RECORDS SUPPLIED:

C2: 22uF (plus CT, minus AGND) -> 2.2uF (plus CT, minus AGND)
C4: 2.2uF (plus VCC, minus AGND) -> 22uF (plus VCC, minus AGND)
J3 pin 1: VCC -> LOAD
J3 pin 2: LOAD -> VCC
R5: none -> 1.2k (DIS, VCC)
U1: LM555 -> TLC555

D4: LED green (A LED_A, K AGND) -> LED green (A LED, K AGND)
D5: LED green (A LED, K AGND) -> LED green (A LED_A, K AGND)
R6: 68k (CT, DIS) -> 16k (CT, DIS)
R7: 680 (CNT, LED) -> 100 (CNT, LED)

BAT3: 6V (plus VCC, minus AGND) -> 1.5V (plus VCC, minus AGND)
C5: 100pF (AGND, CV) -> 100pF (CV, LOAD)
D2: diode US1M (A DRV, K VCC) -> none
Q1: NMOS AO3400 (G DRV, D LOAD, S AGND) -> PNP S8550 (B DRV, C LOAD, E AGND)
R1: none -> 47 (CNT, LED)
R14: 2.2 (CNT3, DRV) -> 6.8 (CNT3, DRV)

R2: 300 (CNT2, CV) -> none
...
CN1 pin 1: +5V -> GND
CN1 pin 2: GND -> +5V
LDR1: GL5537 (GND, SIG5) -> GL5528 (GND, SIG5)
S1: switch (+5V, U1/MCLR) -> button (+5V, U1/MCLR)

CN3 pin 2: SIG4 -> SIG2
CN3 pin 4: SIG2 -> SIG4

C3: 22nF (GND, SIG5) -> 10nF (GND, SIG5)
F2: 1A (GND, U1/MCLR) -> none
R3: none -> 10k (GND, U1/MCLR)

EXERCISE PROMPT: For the material above, reproduce exactly the lines from the line with "CN1 pin 2: GND -> +5V" to the line with "R3: none -> 10k (GND, U1/MCLR)", inclusive, and exclude all others.

RESPONSE:
CN1 pin 2: GND -> +5V
LDR1: GL5537 (GND, SIG5) -> GL5528 (GND, SIG5)
S1: switch (+5V, U1/MCLR) -> button (+5V, U1/MCLR)

CN3 pin 2: SIG4 -> SIG2
CN3 pin 4: SIG2 -> SIG4

C3: 22nF (GND, SIG5) -> 10nF (GND, SIG5)
F2: 1A (GND, U1/MCLR) -> none
R3: none -> 10k (GND, U1/MCLR)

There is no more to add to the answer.